# What is required:
Check each line of the data for "battery", and copy the ones that have it.

# Data extract:
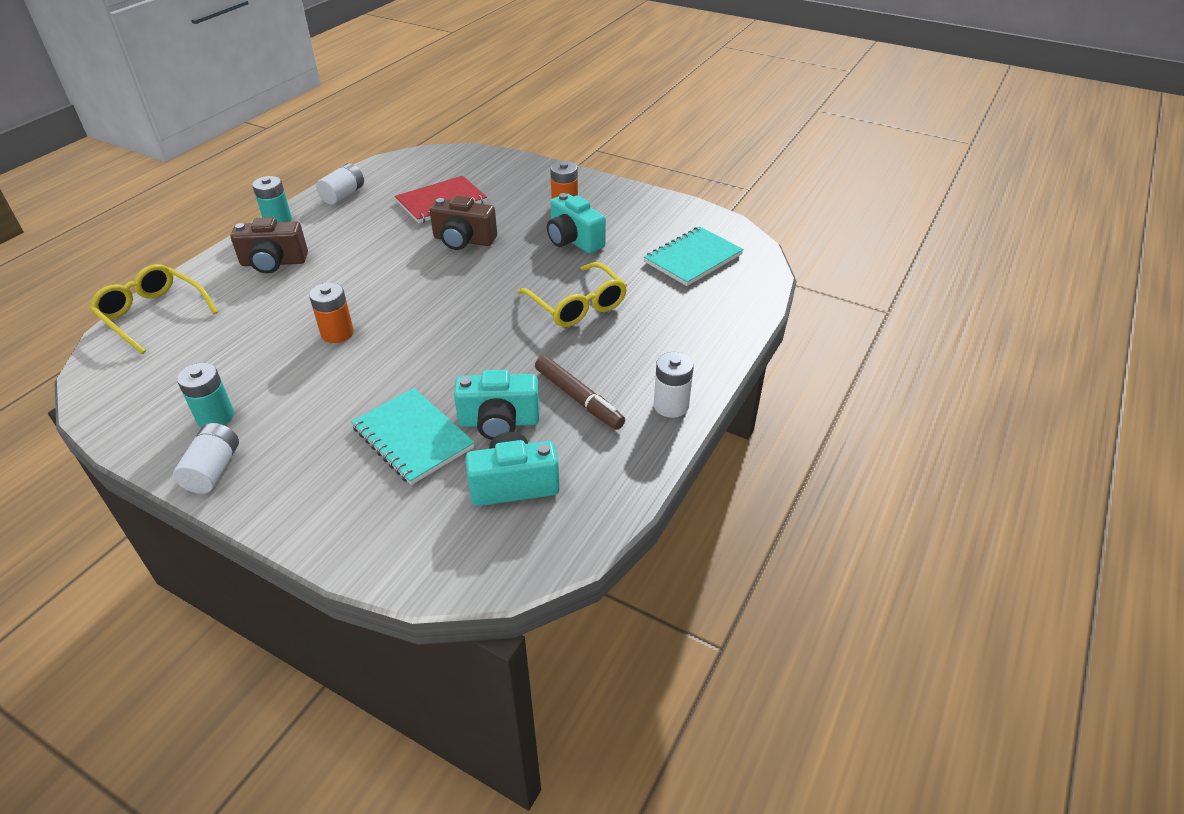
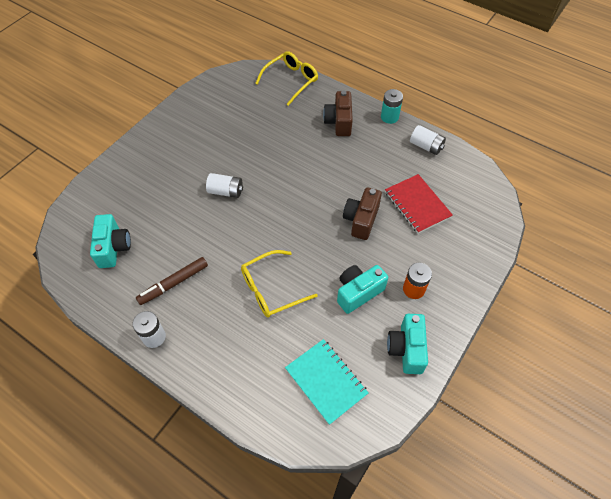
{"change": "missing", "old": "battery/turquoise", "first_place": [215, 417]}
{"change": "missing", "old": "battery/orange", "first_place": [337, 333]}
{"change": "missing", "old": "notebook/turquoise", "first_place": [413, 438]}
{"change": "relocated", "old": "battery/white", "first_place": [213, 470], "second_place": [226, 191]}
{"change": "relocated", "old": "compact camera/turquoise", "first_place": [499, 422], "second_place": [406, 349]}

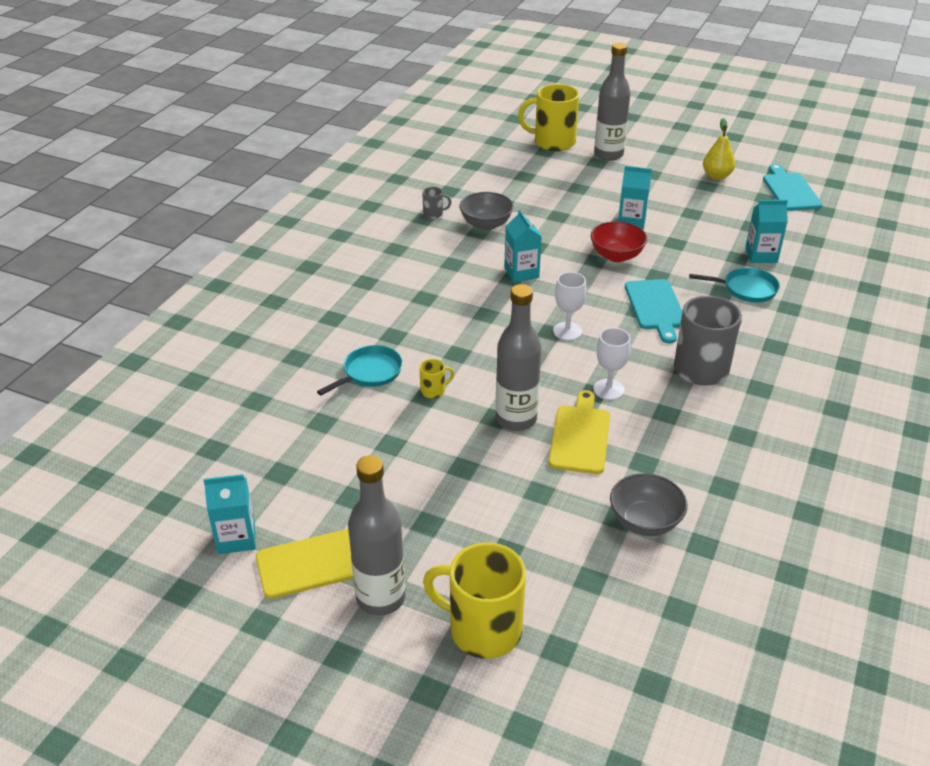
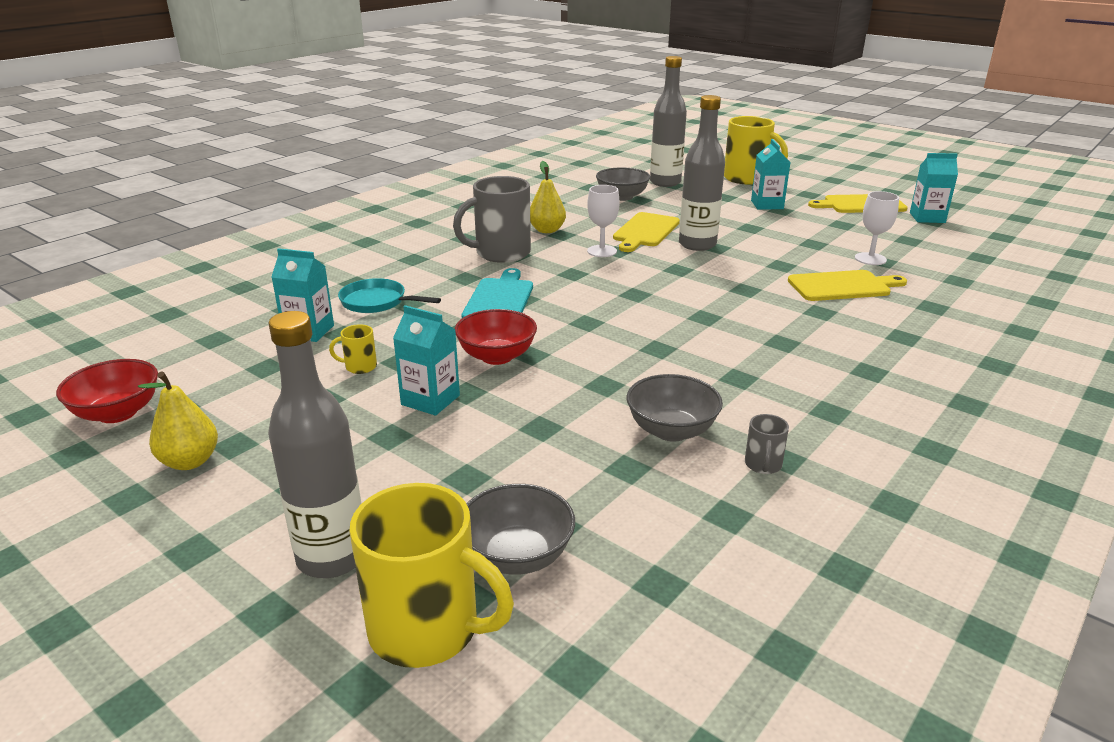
{"change": "appeared", "new": "bowl/ash-grey", "second_place": [517, 556]}
{"change": "appeared", "new": "pear/yellow", "second_place": [547, 230]}
{"change": "relocated", "old": "drink bottle/ash-grey", "first_place": [380, 598], "second_place": [665, 182]}
{"change": "relocated", "old": "mug/yellow", "first_place": [433, 390], "second_place": [359, 367]}
{"change": "relocated", "old": "juice carton/turquoise", "first_place": [521, 273], "second_place": [767, 205]}
{"change": "relocated", "old": "wine glass/white", "first_place": [567, 331], "second_place": [870, 259]}
{"change": "exchanged", "old": "skillet/turquoise", "new": "cutting board/yellow", "first_place": [369, 373], "second_place": [842, 286]}
{"change": "exchanged", "old": "cutting board/turquoise", "new": "bowl/scarlet", "first_place": [790, 190], "second_place": [117, 413]}
{"change": "spun", "old": "mug/ash-grey", "first_place": [434, 214], "second_place": [763, 465], "degrees": -90}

# Output:
{"change": "missing", "old": "battery/turquoise", "first_place": [215, 417]}
{"change": "missing", "old": "battery/orange", "first_place": [337, 333]}
{"change": "relocated", "old": "battery/white", "first_place": [213, 470], "second_place": [226, 191]}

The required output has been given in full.